• THE DATA:

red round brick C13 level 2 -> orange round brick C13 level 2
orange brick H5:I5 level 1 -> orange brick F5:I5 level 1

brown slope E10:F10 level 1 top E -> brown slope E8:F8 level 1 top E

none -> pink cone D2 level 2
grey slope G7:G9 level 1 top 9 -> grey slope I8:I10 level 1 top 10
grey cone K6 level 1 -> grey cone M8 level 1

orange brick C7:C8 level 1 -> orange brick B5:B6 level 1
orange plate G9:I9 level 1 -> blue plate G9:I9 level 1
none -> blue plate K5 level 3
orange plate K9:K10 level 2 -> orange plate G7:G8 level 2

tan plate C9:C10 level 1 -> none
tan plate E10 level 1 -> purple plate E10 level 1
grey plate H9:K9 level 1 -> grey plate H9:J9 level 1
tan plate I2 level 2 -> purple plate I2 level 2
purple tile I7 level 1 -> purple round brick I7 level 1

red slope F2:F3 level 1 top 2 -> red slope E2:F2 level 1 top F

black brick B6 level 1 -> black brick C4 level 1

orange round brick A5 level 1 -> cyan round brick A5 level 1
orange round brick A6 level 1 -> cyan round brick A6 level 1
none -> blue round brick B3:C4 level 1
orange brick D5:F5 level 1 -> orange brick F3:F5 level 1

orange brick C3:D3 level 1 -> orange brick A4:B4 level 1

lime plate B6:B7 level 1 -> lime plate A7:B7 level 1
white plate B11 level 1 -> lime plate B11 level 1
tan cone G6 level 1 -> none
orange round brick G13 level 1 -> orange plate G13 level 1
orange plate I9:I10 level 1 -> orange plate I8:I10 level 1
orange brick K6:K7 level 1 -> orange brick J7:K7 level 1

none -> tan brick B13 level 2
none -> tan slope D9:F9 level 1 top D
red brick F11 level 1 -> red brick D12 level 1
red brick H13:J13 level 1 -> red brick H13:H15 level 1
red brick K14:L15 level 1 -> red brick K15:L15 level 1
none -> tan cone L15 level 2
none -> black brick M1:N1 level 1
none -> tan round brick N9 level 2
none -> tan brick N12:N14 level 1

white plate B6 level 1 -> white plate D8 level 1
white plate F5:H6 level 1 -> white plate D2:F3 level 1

• REQUIREMENT: From the entries above, extract every line where the word "black" appears.

• WRITTEN RESPONSE:
black brick B6 level 1 -> black brick C4 level 1
none -> black brick M1:N1 level 1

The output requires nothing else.